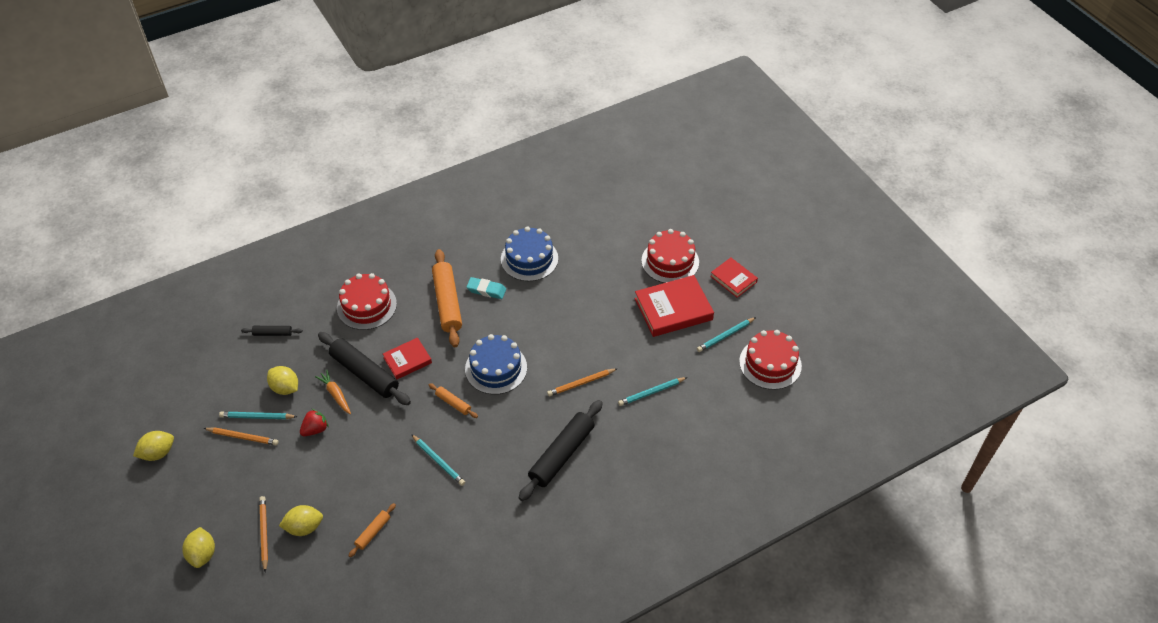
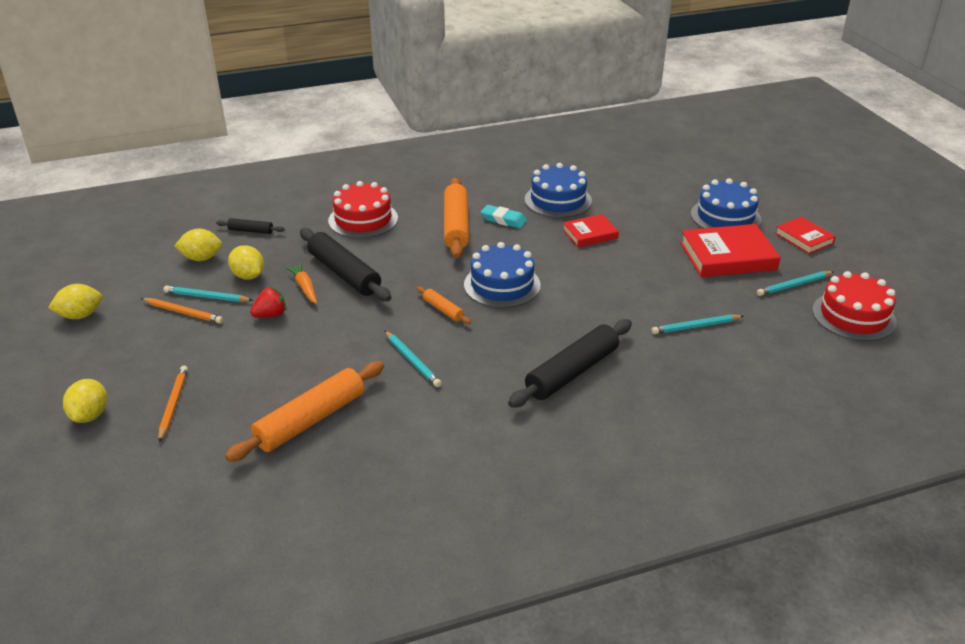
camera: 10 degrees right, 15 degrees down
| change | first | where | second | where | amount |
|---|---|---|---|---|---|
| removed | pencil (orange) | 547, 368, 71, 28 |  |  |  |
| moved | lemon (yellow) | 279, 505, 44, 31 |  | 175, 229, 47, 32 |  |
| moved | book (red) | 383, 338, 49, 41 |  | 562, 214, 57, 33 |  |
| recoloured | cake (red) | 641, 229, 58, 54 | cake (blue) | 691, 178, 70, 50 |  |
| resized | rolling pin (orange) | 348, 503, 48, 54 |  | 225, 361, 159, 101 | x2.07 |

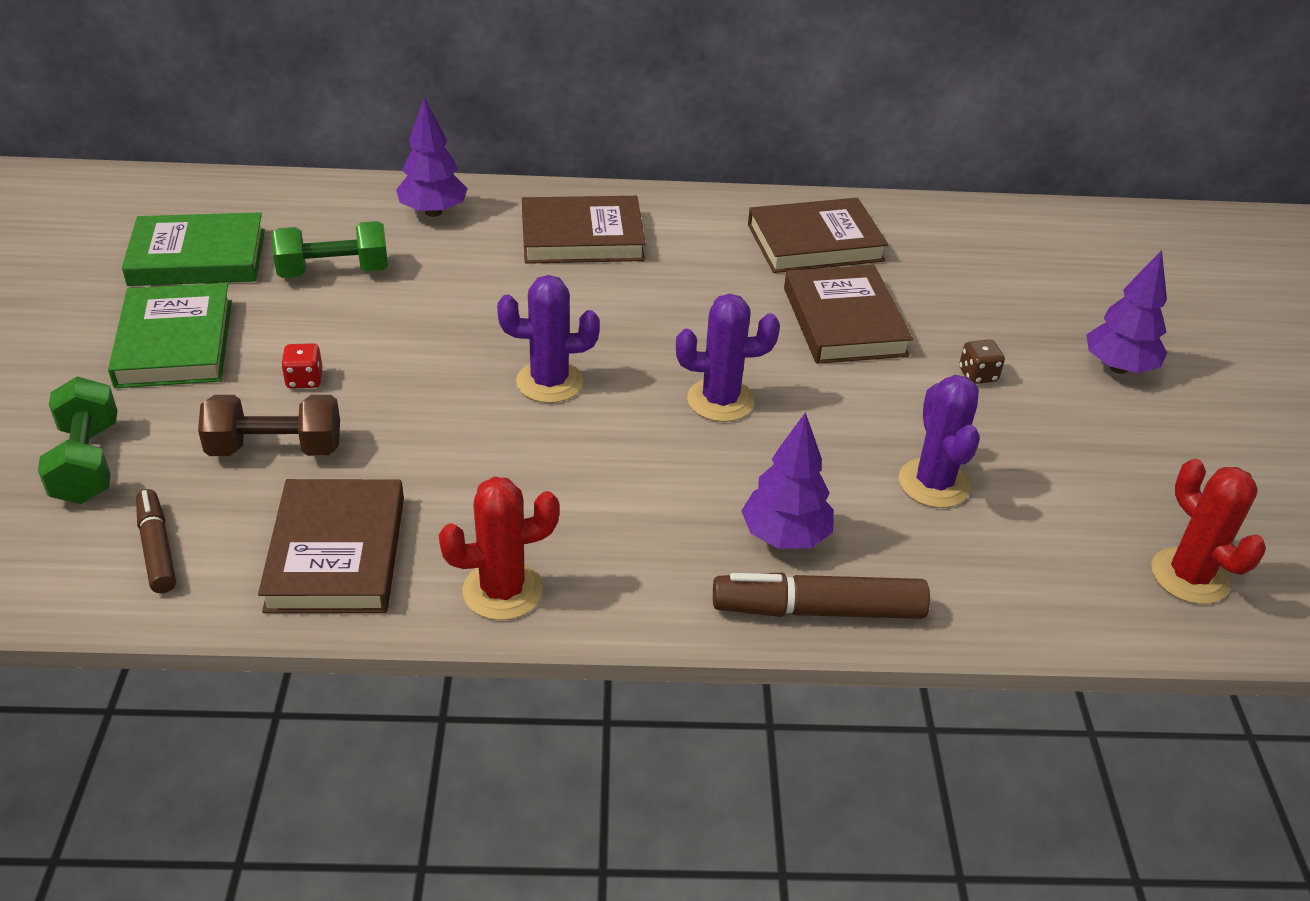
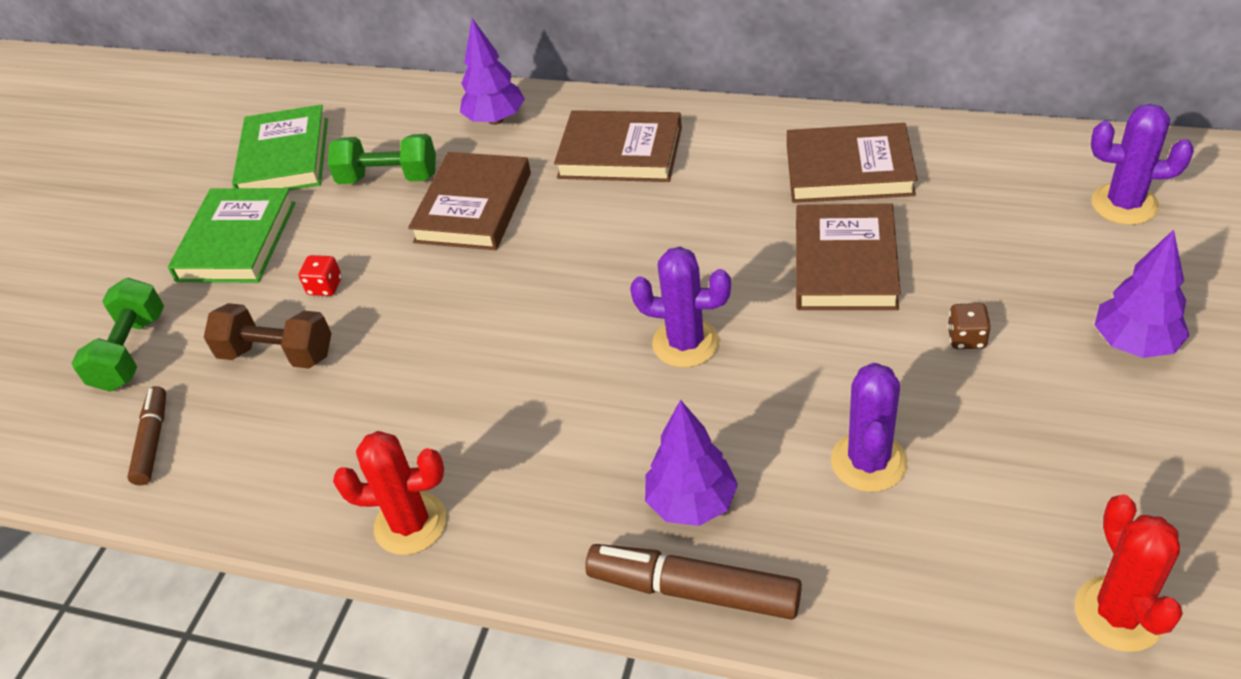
camera: 25 degrees right, 5 degrees up
| change | first | where | second | where | amount |
|---|---|---|---|---|---|
| moved | book (brown) | 258, 479, 146, 134 |  | 408, 152, 123, 98 |  |
| moved | cactus (purple) | 497, 275, 103, 128 |  | 1091, 104, 103, 121 |  |
| turned | book (green) | 122, 212, 143, 74 |  | 232, 105, 96, 85 | 75 degrees clockwise |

====

EXERCISE BRIEF — Excluding the pictures, retype the line containing "book (red) |" and all lines after it down to the end of the data above.

RESPONSE TO THIS EXERCISE —
| moved | book (red) | 383, 338, 49, 41 |  | 562, 214, 57, 33 |  |
| recoloured | cake (red) | 641, 229, 58, 54 | cake (blue) | 691, 178, 70, 50 |  |
| resized | rolling pin (orange) | 348, 503, 48, 54 |  | 225, 361, 159, 101 | x2.07 |

camera: 25 degrees right, 5 degrees up
| change | first | where | second | where | amount |
|---|---|---|---|---|---|
| moved | book (brown) | 258, 479, 146, 134 |  | 408, 152, 123, 98 |  |
| moved | cactus (purple) | 497, 275, 103, 128 |  | 1091, 104, 103, 121 |  |
| turned | book (green) | 122, 212, 143, 74 |  | 232, 105, 96, 85 | 75 degrees clockwise |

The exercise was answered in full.